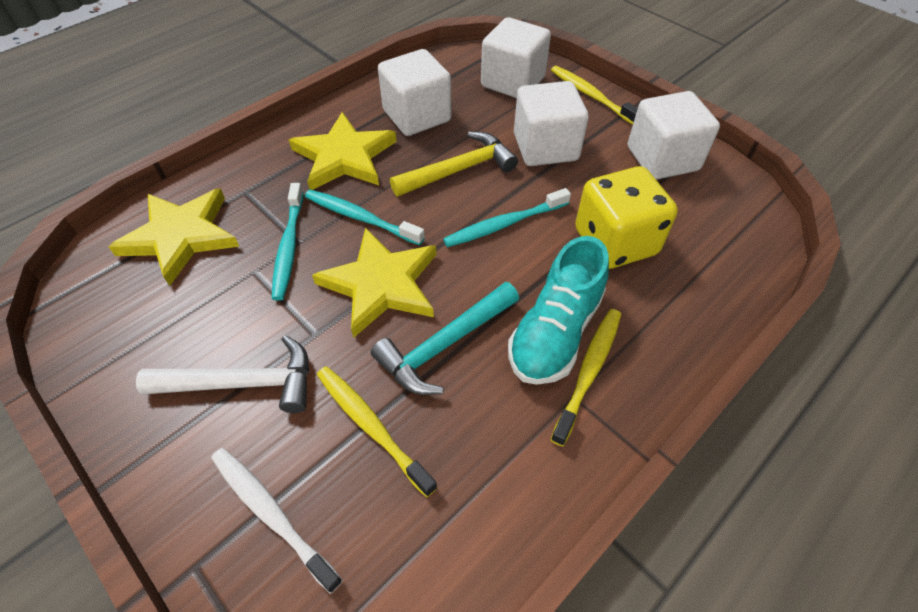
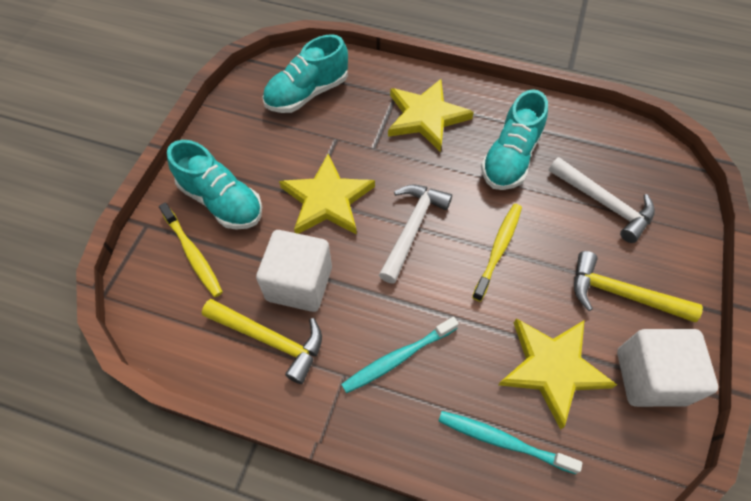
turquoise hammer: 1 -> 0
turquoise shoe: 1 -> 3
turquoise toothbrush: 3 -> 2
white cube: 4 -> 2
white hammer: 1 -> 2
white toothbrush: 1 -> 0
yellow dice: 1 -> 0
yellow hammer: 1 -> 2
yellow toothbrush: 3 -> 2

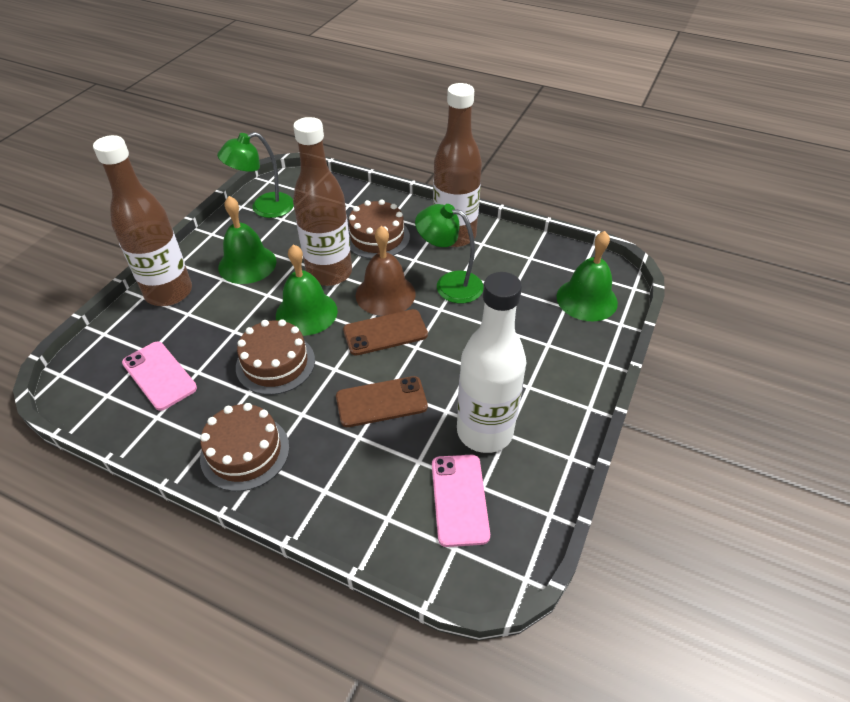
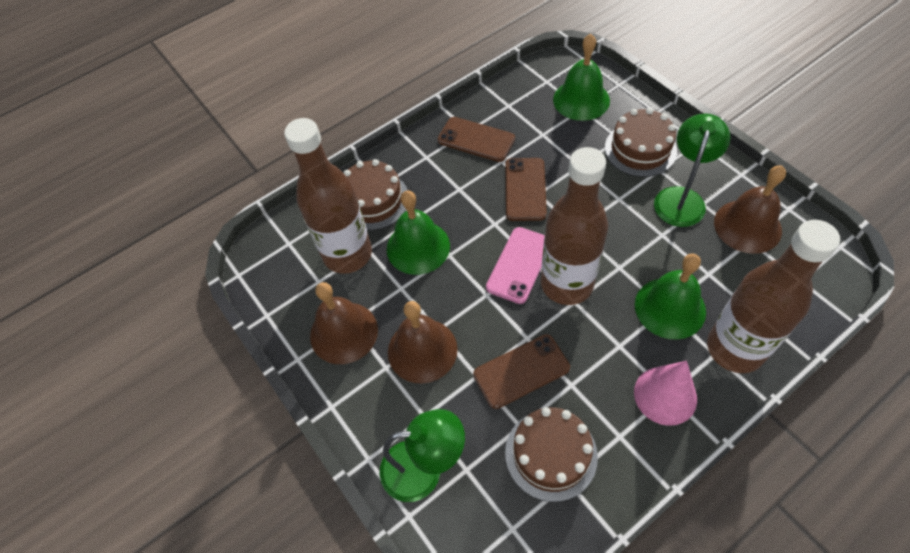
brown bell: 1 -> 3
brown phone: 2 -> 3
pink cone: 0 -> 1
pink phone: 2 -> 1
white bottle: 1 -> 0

# THE TASK
The listing above must be repeated exactly. Its pictures are not part of the copy.

# WRITTEN RESPONSE
turquoise hammer: 1 -> 0
turquoise shoe: 1 -> 3
turquoise toothbrush: 3 -> 2
white cube: 4 -> 2
white hammer: 1 -> 2
white toothbrush: 1 -> 0
yellow dice: 1 -> 0
yellow hammer: 1 -> 2
yellow toothbrush: 3 -> 2

brown bell: 1 -> 3
brown phone: 2 -> 3
pink cone: 0 -> 1
pink phone: 2 -> 1
white bottle: 1 -> 0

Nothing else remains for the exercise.